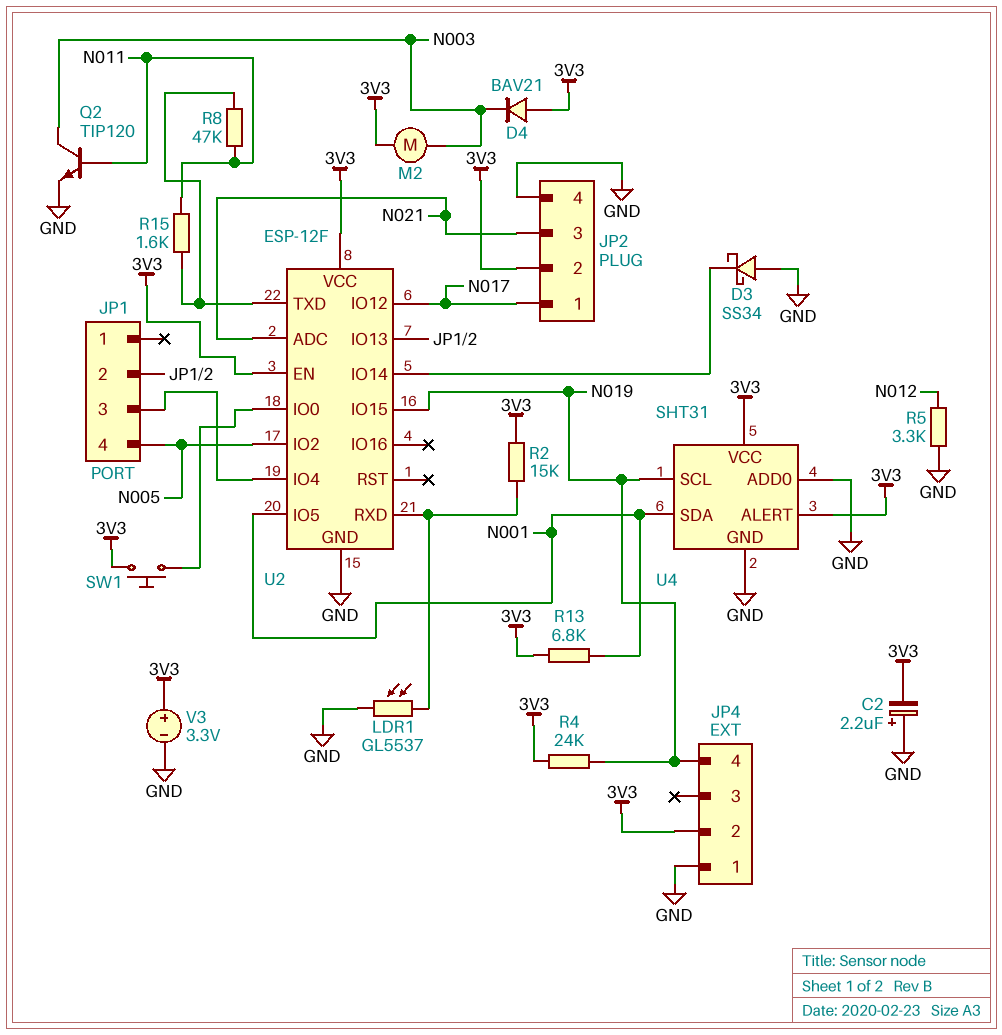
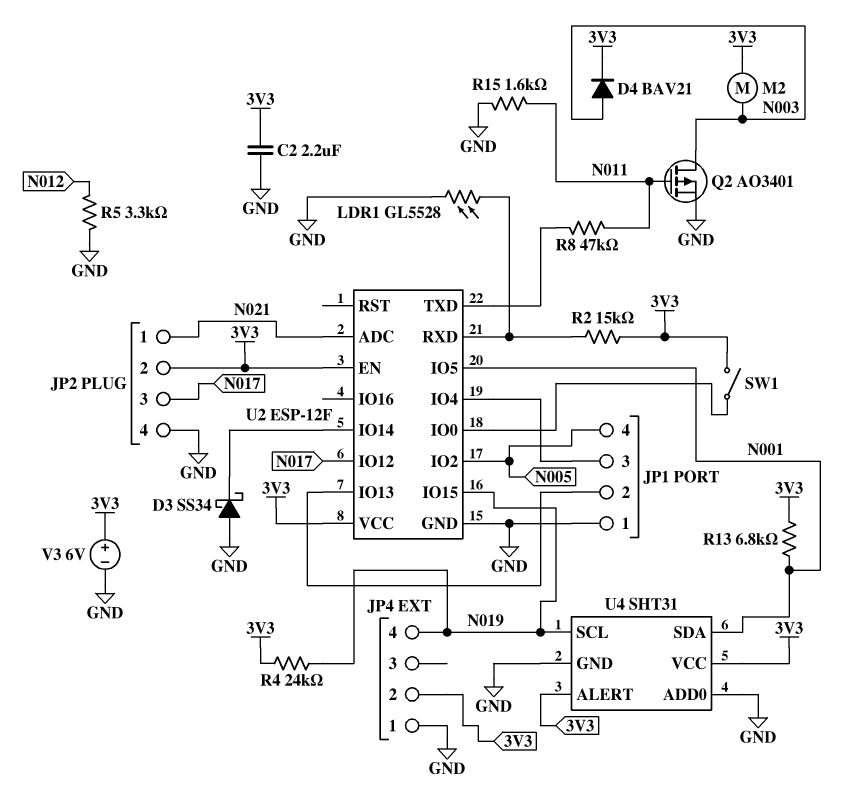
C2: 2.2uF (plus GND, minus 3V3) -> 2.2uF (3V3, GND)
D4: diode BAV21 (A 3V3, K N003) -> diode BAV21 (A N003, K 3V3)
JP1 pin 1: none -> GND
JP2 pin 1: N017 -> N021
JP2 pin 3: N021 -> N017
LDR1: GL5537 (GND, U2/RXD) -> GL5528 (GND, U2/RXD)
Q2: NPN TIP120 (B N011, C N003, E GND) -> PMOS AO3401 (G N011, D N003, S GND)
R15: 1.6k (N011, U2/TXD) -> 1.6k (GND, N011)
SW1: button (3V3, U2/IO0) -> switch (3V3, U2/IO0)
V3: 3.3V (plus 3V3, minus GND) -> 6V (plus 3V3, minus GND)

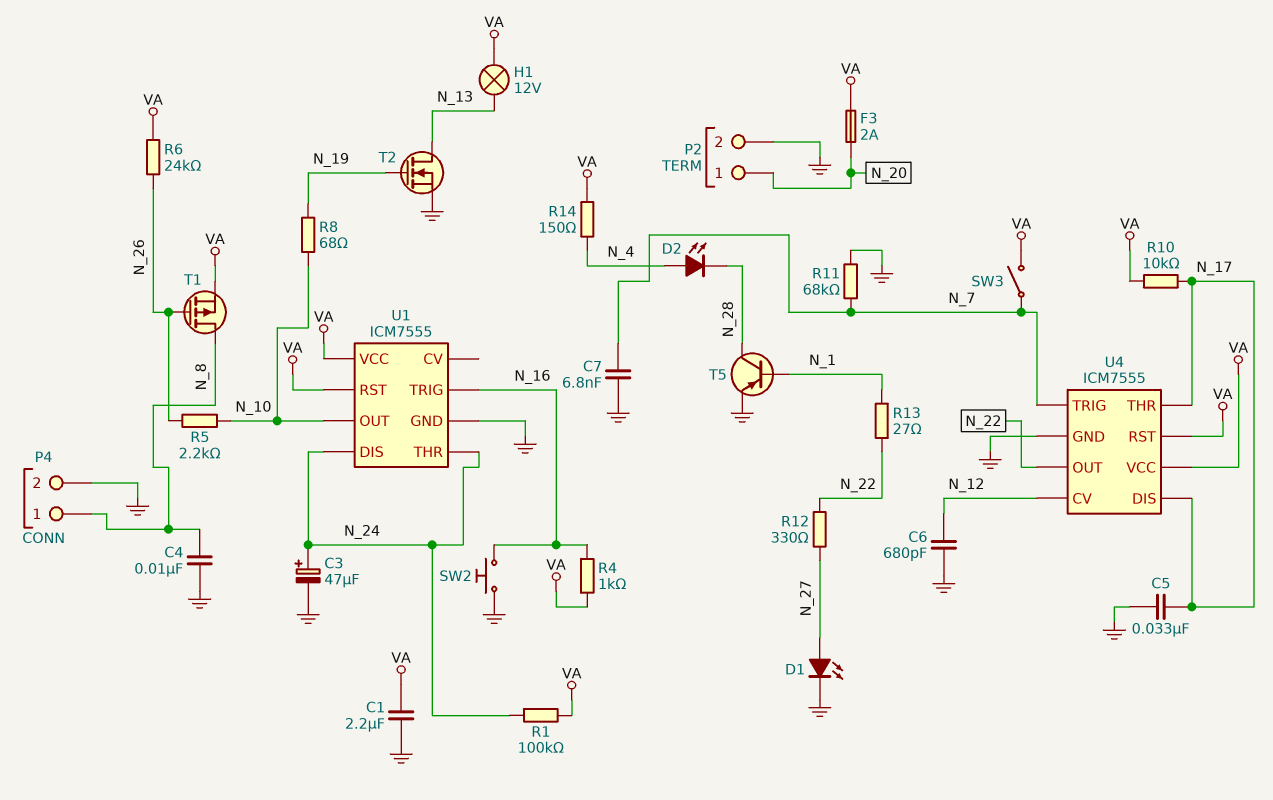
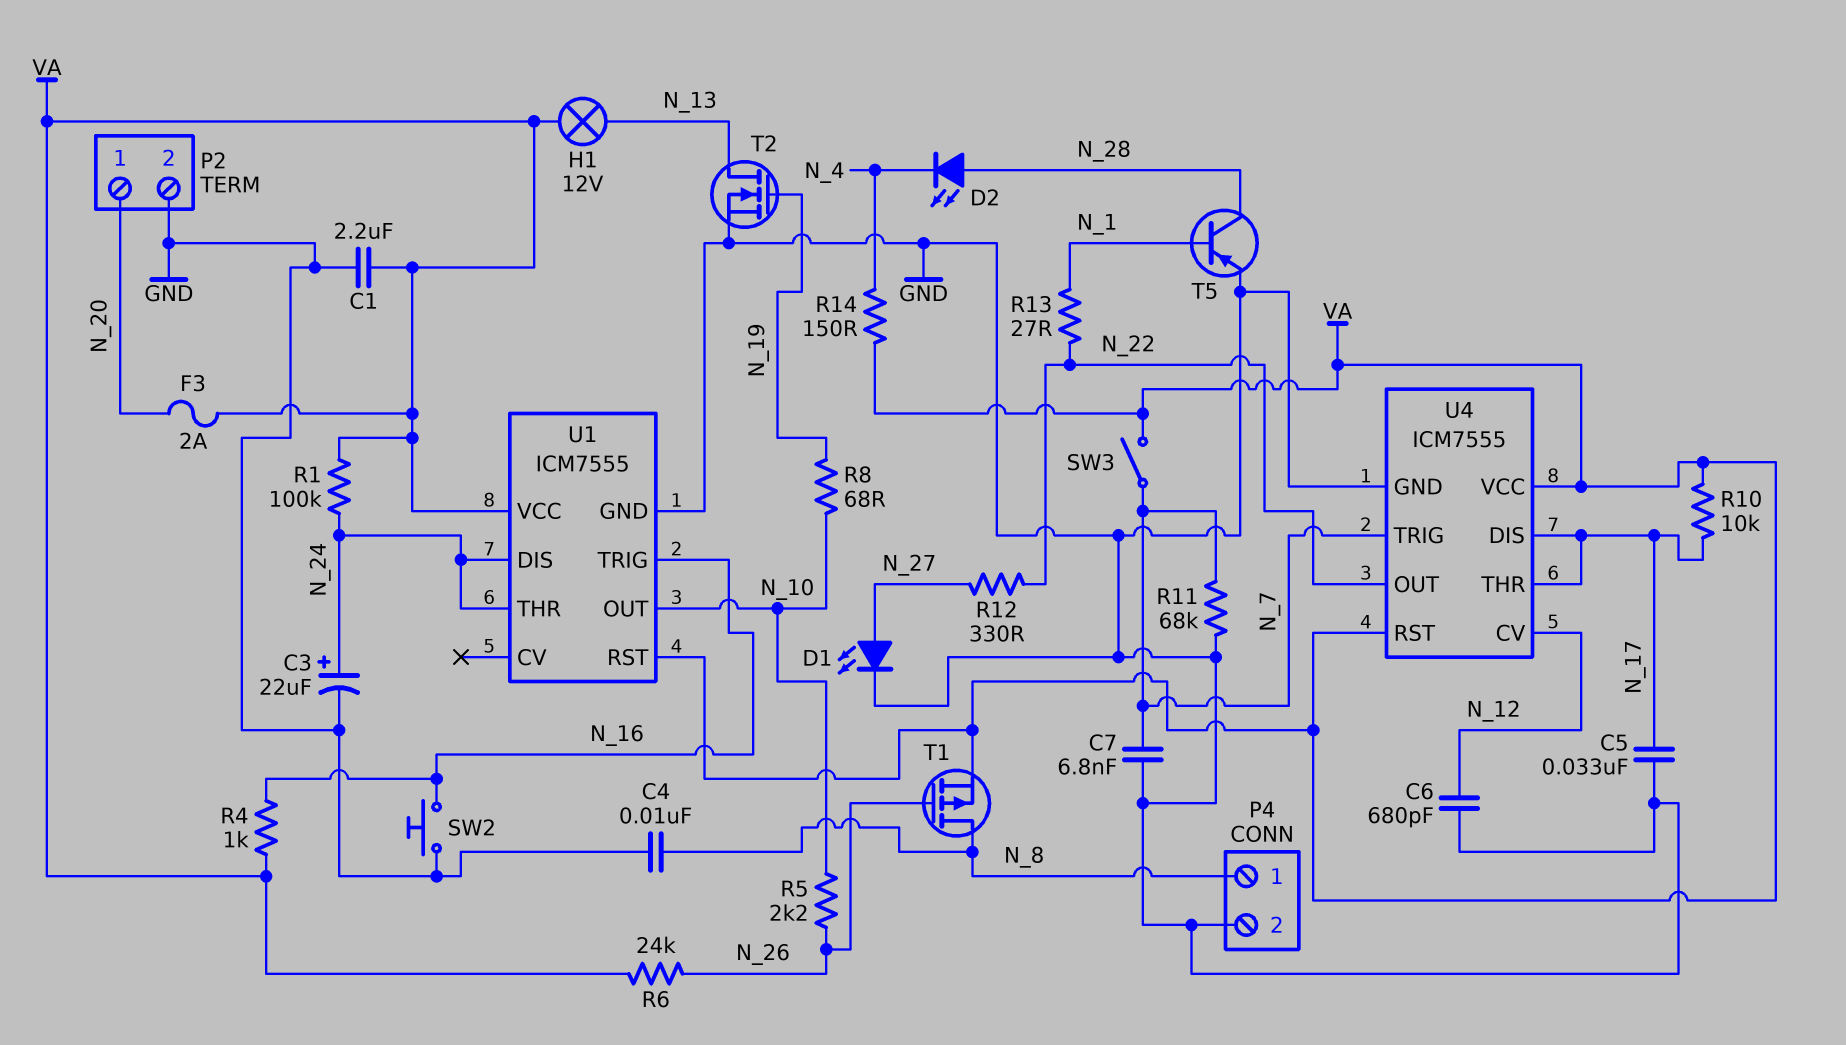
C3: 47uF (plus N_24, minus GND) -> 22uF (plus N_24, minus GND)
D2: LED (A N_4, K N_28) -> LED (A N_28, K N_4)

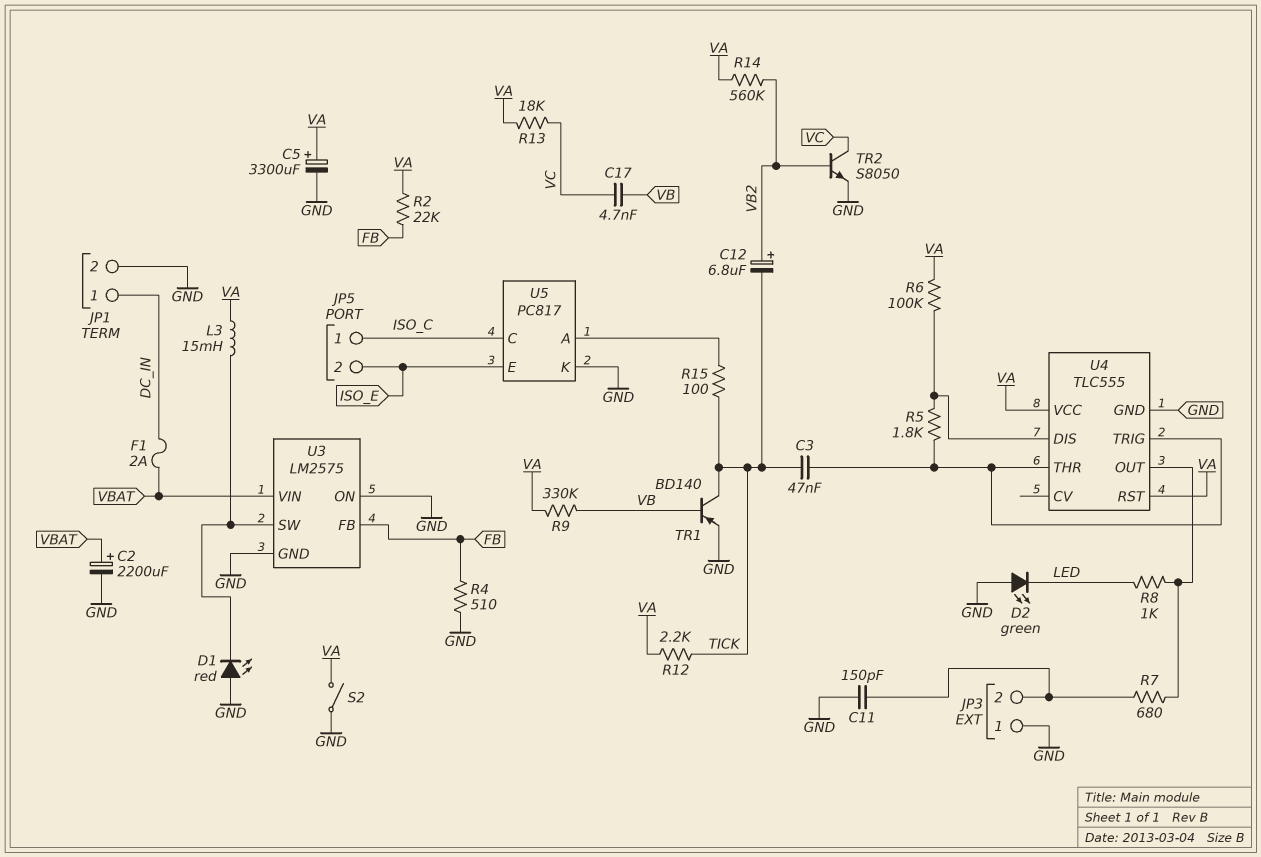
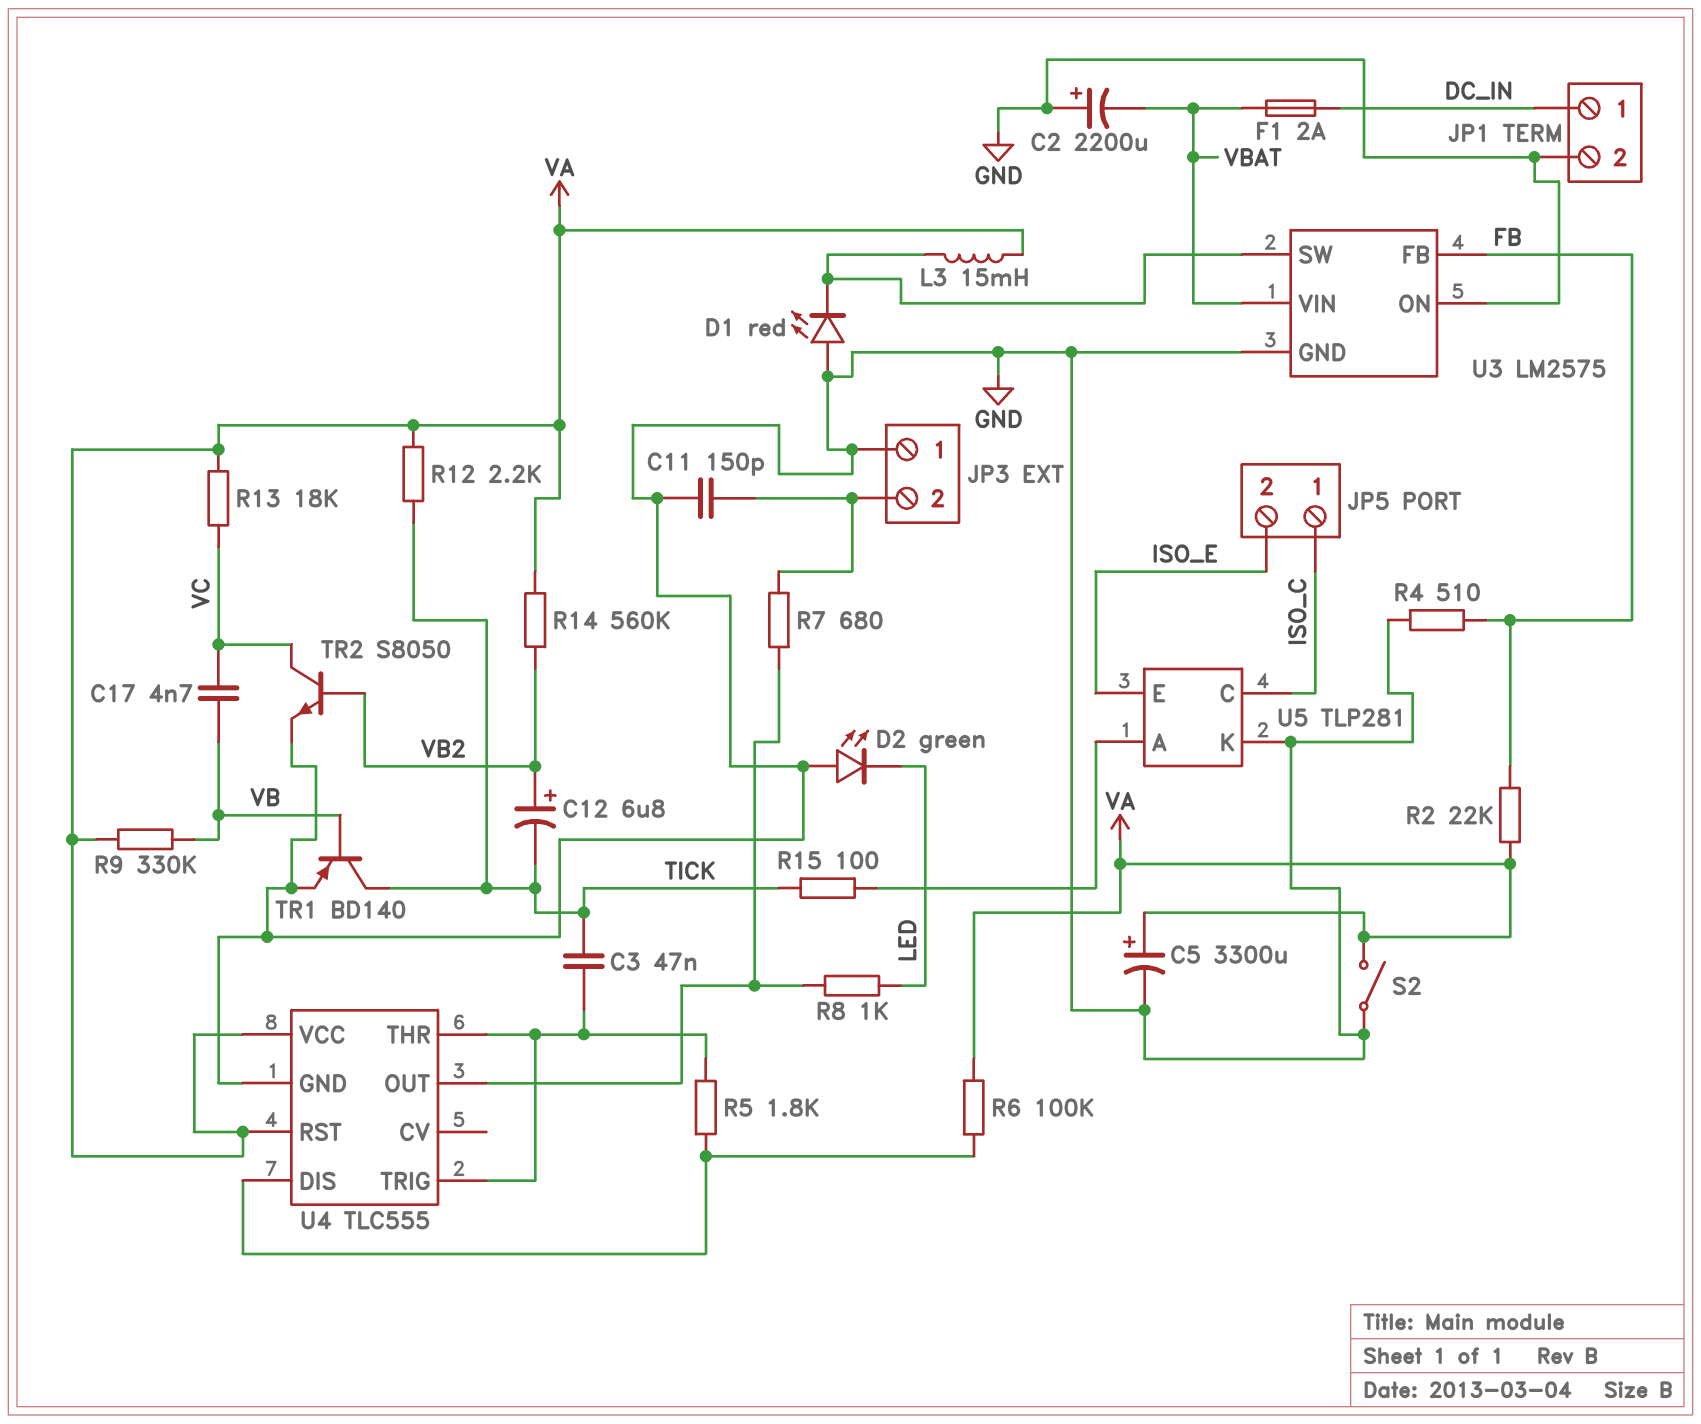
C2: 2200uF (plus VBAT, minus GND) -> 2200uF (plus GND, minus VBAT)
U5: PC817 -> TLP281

______________________________

WORK ITEM: What is needed is an exact copy of all the data, with no images in it.

EXERCISE ANSWER:
C2: 2.2uF (plus GND, minus 3V3) -> 2.2uF (3V3, GND)
D4: diode BAV21 (A 3V3, K N003) -> diode BAV21 (A N003, K 3V3)
JP1 pin 1: none -> GND
JP2 pin 1: N017 -> N021
JP2 pin 3: N021 -> N017
LDR1: GL5537 (GND, U2/RXD) -> GL5528 (GND, U2/RXD)
Q2: NPN TIP120 (B N011, C N003, E GND) -> PMOS AO3401 (G N011, D N003, S GND)
R15: 1.6k (N011, U2/TXD) -> 1.6k (GND, N011)
SW1: button (3V3, U2/IO0) -> switch (3V3, U2/IO0)
V3: 3.3V (plus 3V3, minus GND) -> 6V (plus 3V3, minus GND)

C3: 47uF (plus N_24, minus GND) -> 22uF (plus N_24, minus GND)
D2: LED (A N_4, K N_28) -> LED (A N_28, K N_4)

C2: 2200uF (plus VBAT, minus GND) -> 2200uF (plus GND, minus VBAT)
U5: PC817 -> TLP281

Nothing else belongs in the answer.